(WHAT IS REQUIRED) Below are the records; copy exactly the stretch from the line containing "Crestvo 7: [910,470,997,557]" through the line containing "Chapter.java: [33,501,321,688] ->", both ends included, and nothing else.

(MATERIALS PROVIDED)
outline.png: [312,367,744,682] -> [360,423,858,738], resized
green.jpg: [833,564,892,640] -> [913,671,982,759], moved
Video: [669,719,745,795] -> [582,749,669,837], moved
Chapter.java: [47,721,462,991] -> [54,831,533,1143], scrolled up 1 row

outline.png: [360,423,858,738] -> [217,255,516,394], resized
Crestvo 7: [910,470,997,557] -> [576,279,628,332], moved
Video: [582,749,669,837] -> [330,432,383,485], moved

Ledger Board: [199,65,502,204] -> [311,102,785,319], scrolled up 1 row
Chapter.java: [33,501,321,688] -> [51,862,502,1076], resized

--

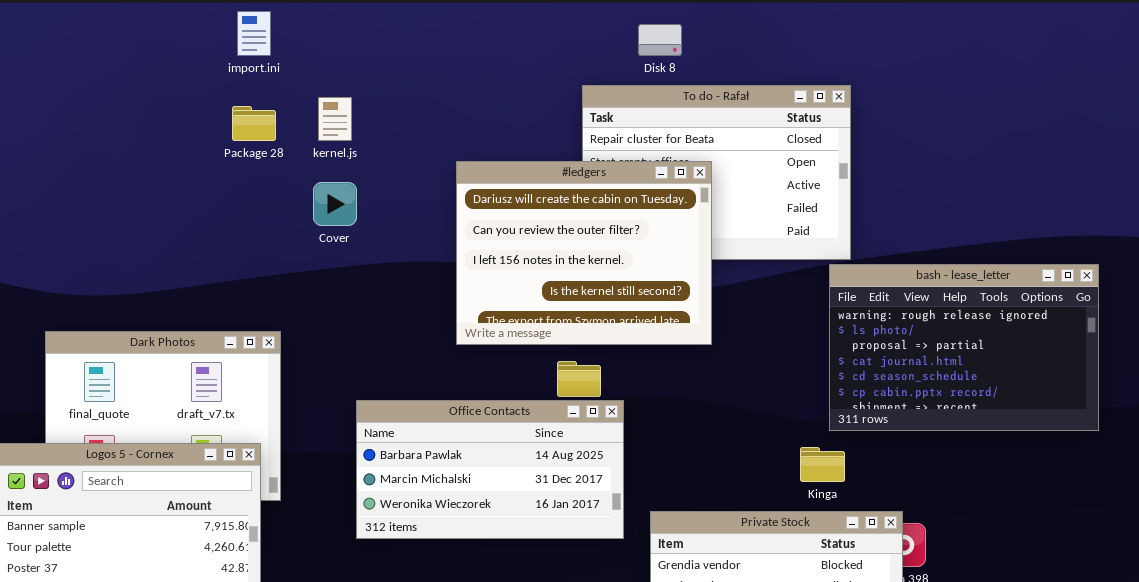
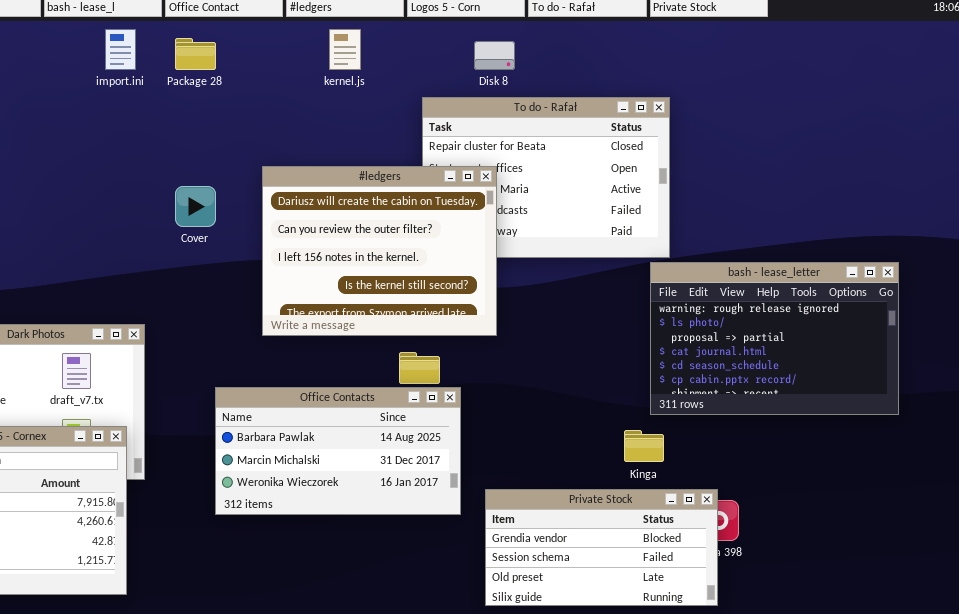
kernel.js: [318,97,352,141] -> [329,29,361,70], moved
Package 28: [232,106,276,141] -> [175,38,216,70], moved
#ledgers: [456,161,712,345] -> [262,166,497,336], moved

...

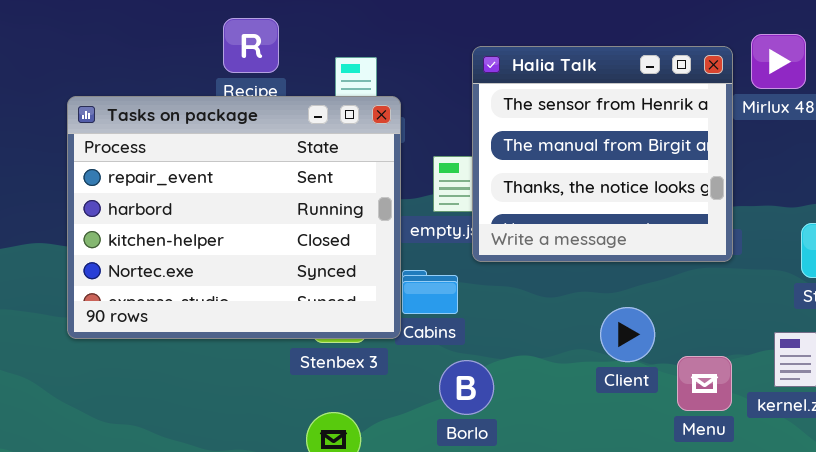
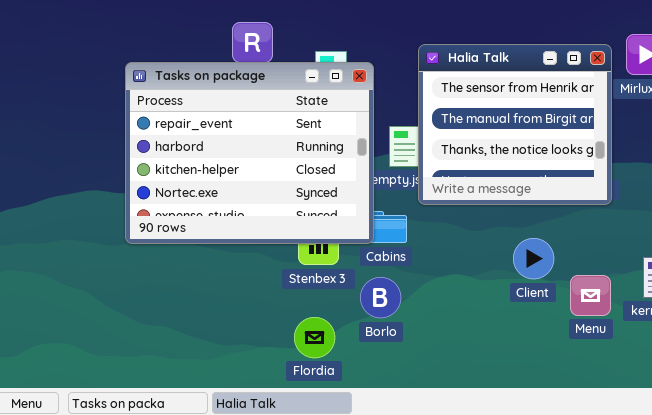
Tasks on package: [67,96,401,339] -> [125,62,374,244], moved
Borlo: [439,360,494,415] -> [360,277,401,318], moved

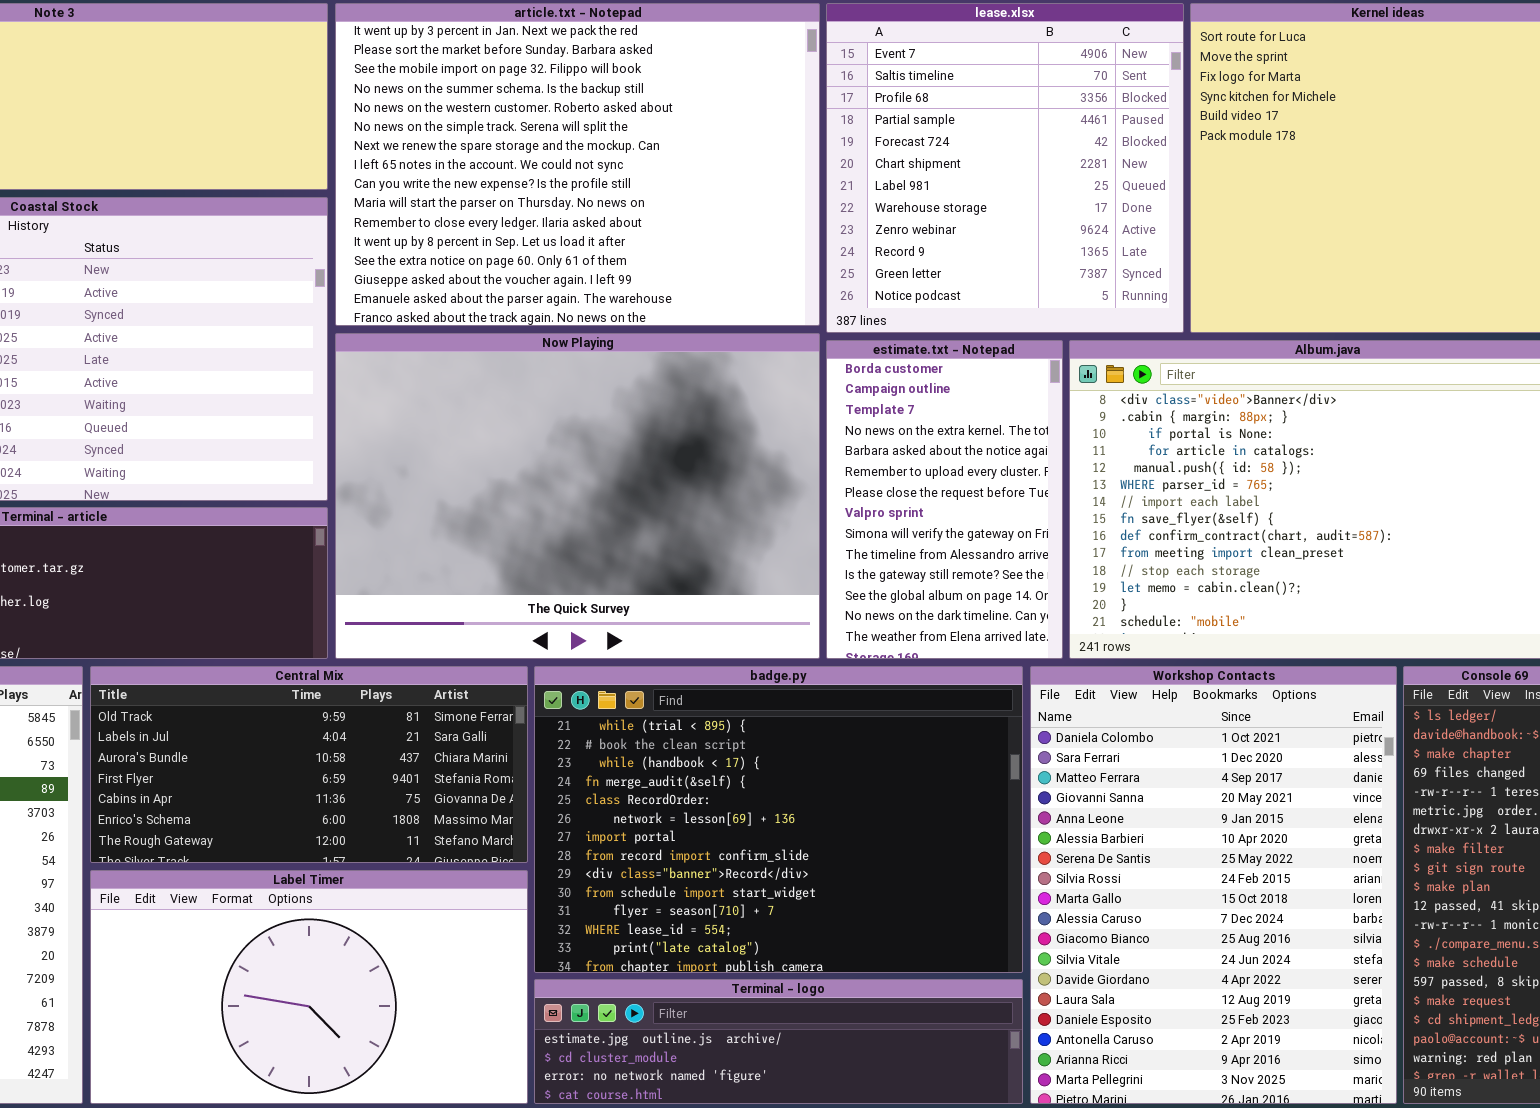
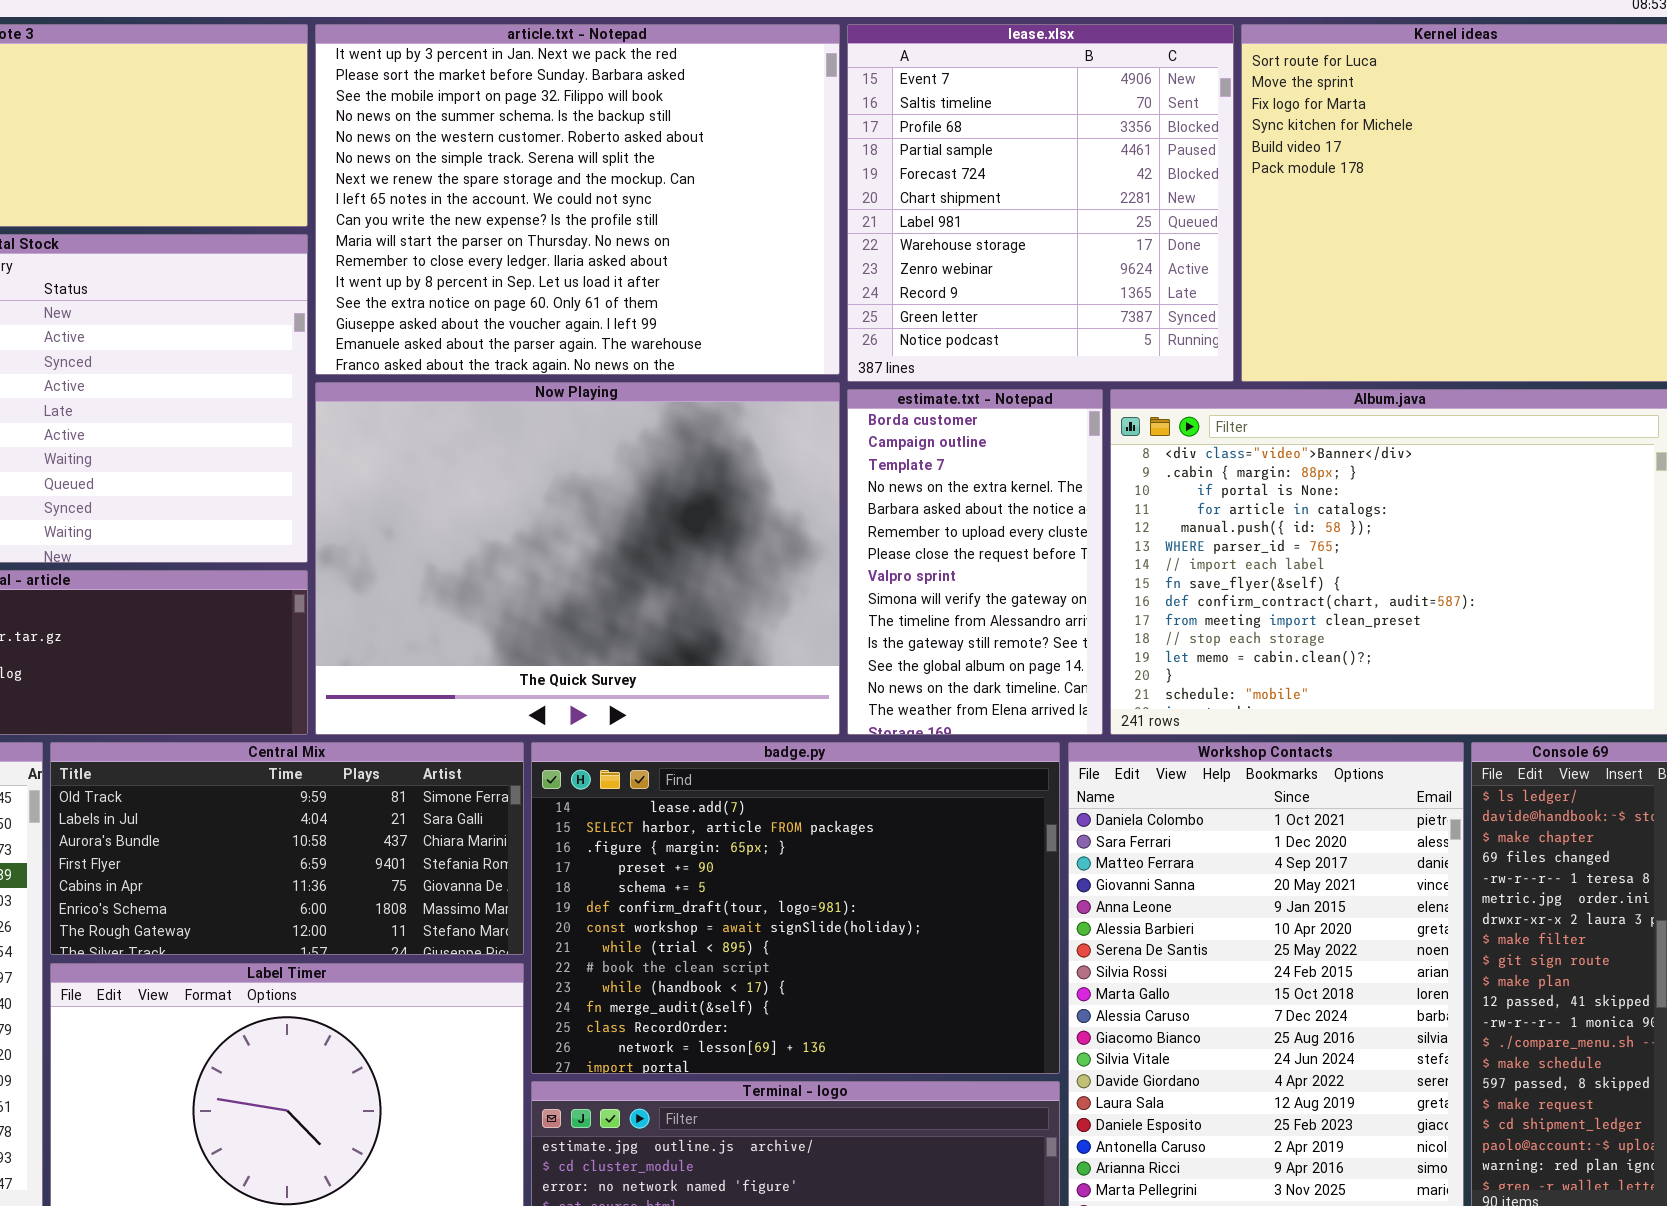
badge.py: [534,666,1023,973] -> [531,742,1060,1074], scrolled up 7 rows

(EXPECTED ANSWER)
Crestvo 7: [910,470,997,557] -> [576,279,628,332], moved
Video: [582,749,669,837] -> [330,432,383,485], moved

Ledger Board: [199,65,502,204] -> [311,102,785,319], scrolled up 1 row
Chapter.java: [33,501,321,688] -> [51,862,502,1076], resized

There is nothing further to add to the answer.